_Dataset entries:_
☆ ☆ ☆
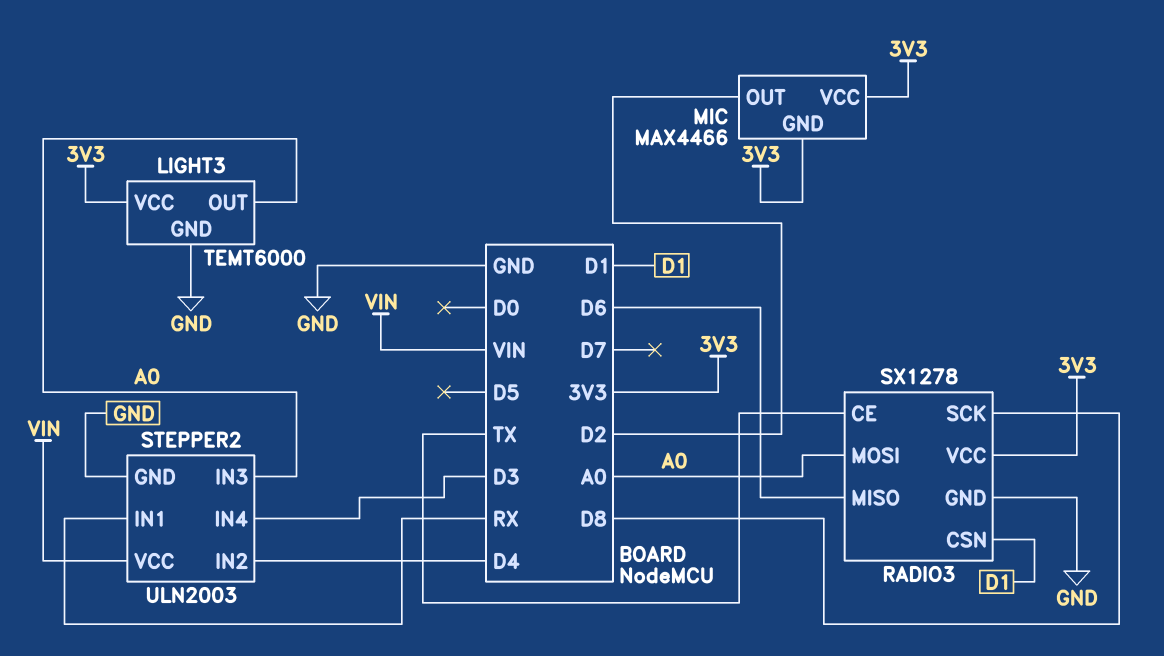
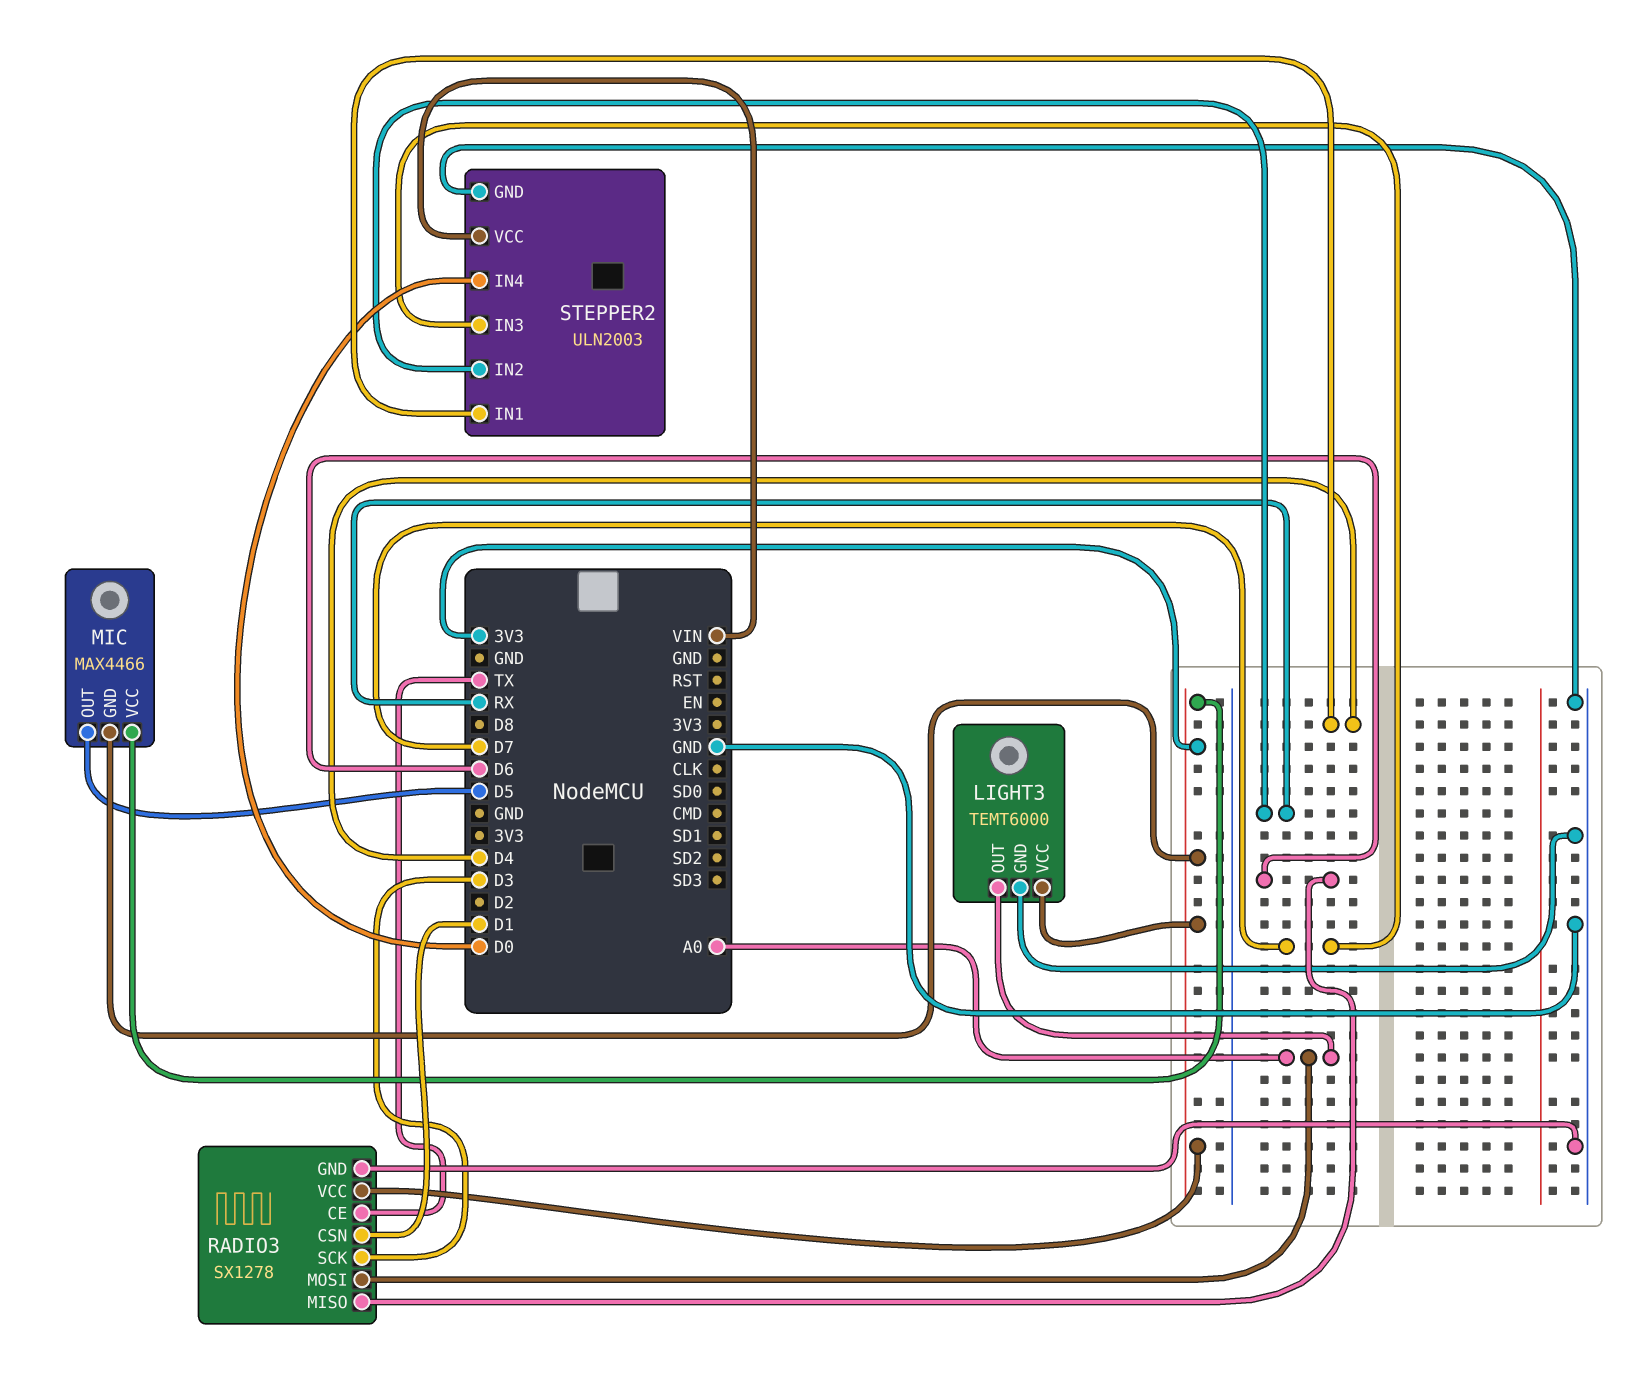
MIC pin OUT: D2 -> D5
RADIO3 pin SCK: D8 -> D3
STEPPER2 pin IN1: RX -> D4
STEPPER2 pin IN2: D4 -> RX
STEPPER2 pin IN3: A0 -> D7
STEPPER2 pin IN4: D3 -> D0

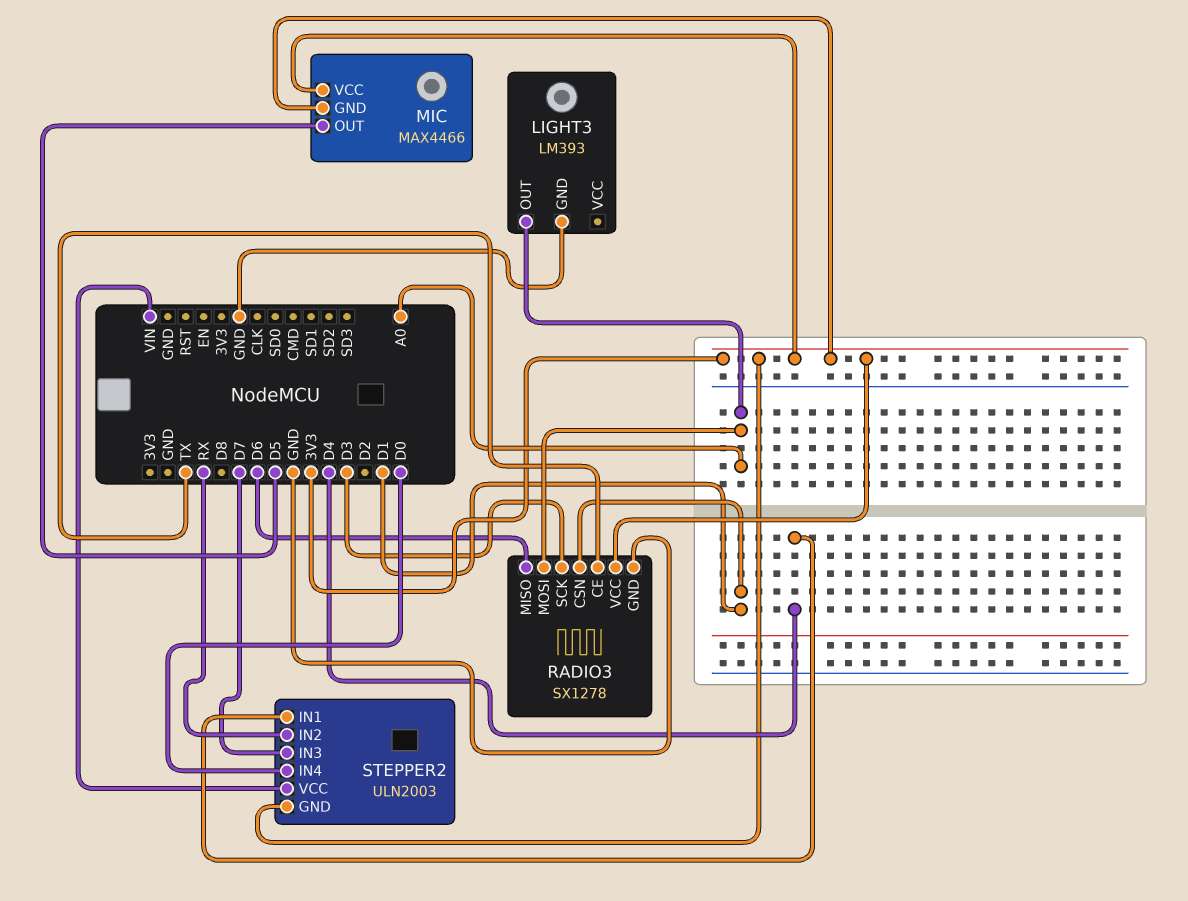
LIGHT3: TEMT6000 -> LM393
LIGHT3 pin VCC: 3V3 -> none
STEPPER2 pin GND: GND -> 3V3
☆ ☆ ☆
Word-for-word output of every record is needed, with images omitted.

_Completed task:_
MIC pin OUT: D2 -> D5
RADIO3 pin SCK: D8 -> D3
STEPPER2 pin IN1: RX -> D4
STEPPER2 pin IN2: D4 -> RX
STEPPER2 pin IN3: A0 -> D7
STEPPER2 pin IN4: D3 -> D0

LIGHT3: TEMT6000 -> LM393
LIGHT3 pin VCC: 3V3 -> none
STEPPER2 pin GND: GND -> 3V3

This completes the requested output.